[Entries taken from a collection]
● ● ● ● ●

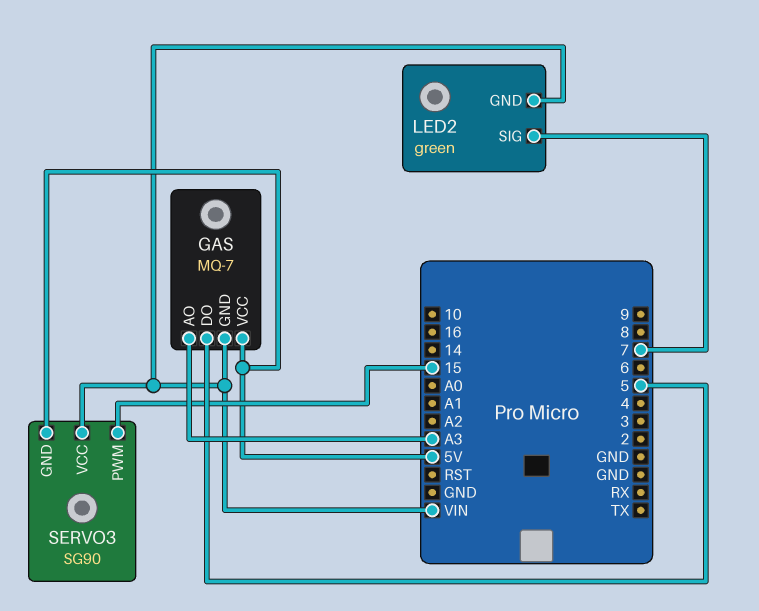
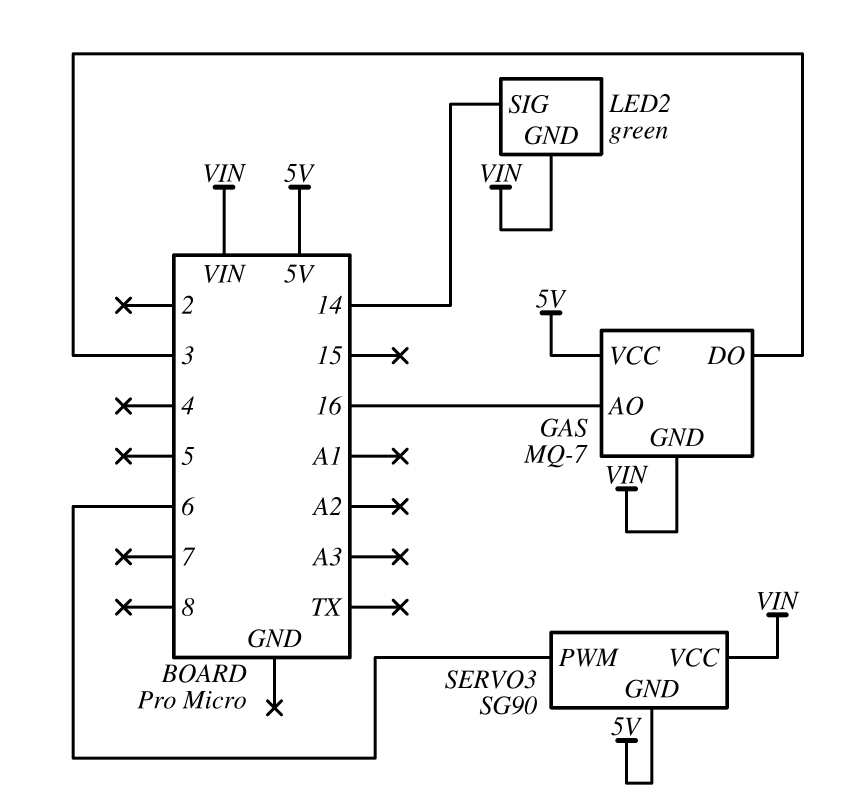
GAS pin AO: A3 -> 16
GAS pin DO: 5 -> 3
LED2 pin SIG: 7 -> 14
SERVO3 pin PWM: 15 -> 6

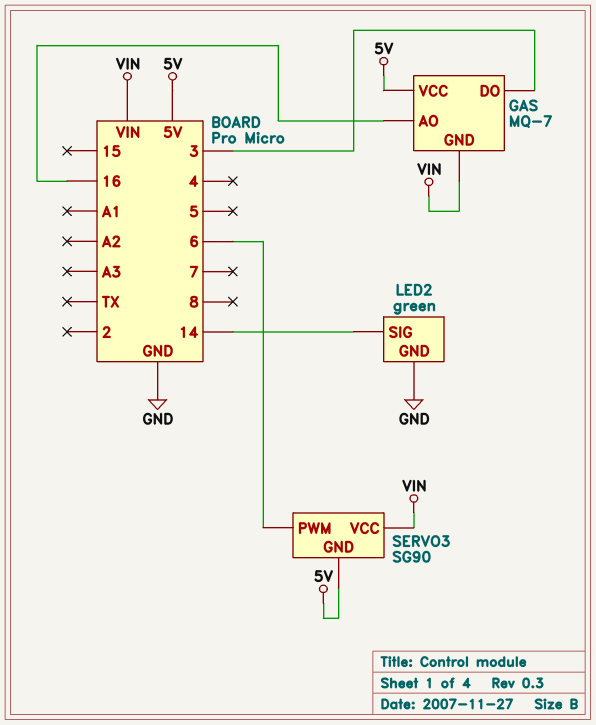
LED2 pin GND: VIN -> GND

● ● ● ● ●

• **Work item**:
Please give the data again unaltered, leaving out any images.

• **Exercise output**:
GAS pin AO: A3 -> 16
GAS pin DO: 5 -> 3
LED2 pin SIG: 7 -> 14
SERVO3 pin PWM: 15 -> 6

LED2 pin GND: VIN -> GND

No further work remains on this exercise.